# [Problem]
Within these entries, how many lines contain the word "left"? Answer with the number alone.

# [Supplied records]
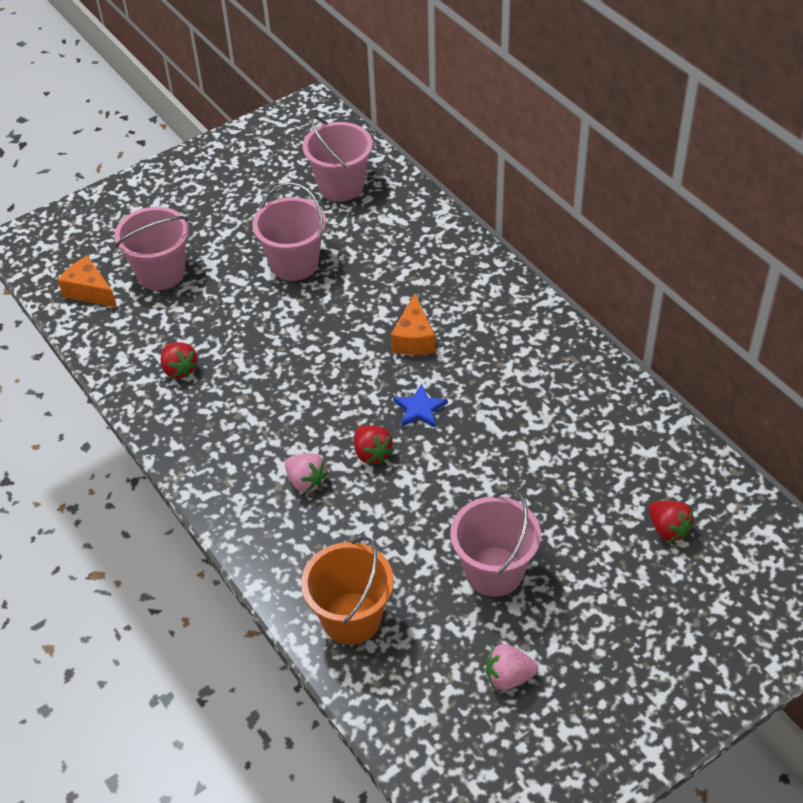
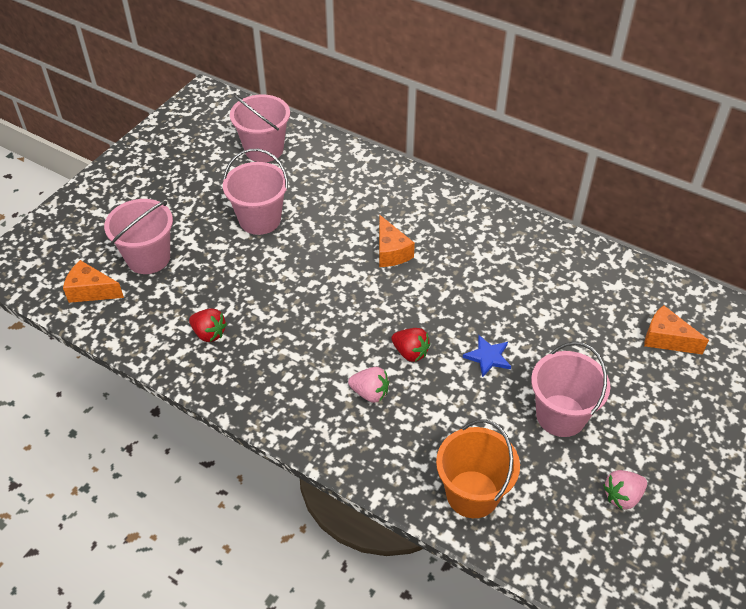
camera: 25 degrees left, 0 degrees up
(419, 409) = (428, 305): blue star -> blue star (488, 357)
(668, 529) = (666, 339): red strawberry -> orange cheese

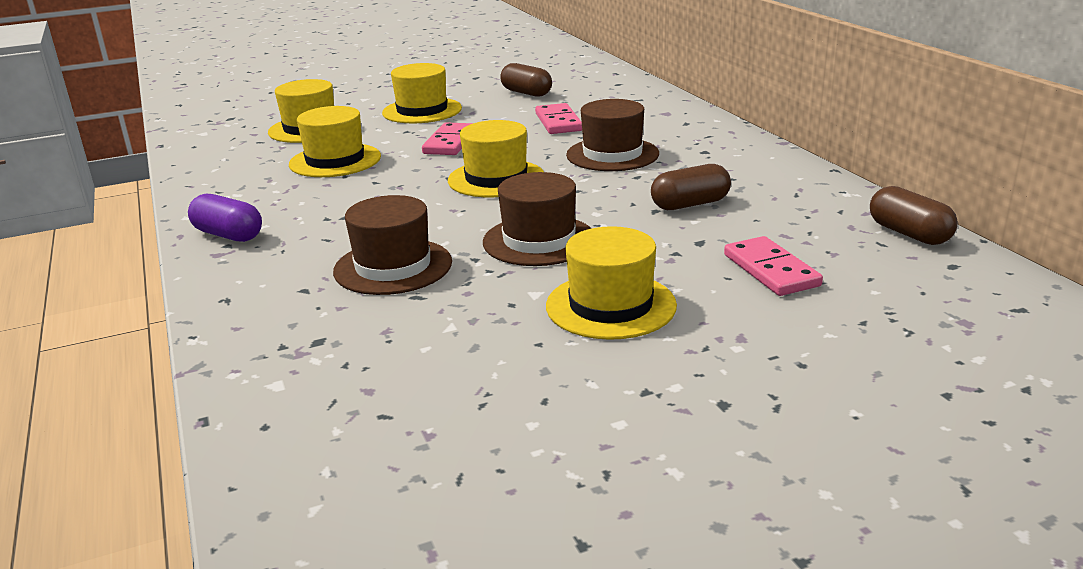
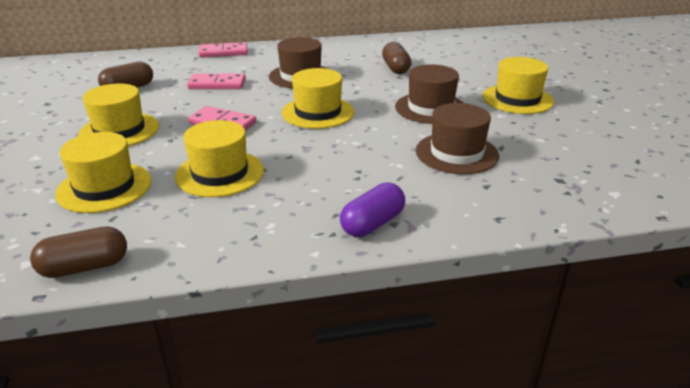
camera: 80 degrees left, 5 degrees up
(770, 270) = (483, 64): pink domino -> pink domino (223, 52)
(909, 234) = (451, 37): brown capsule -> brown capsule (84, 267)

# [Output below]
2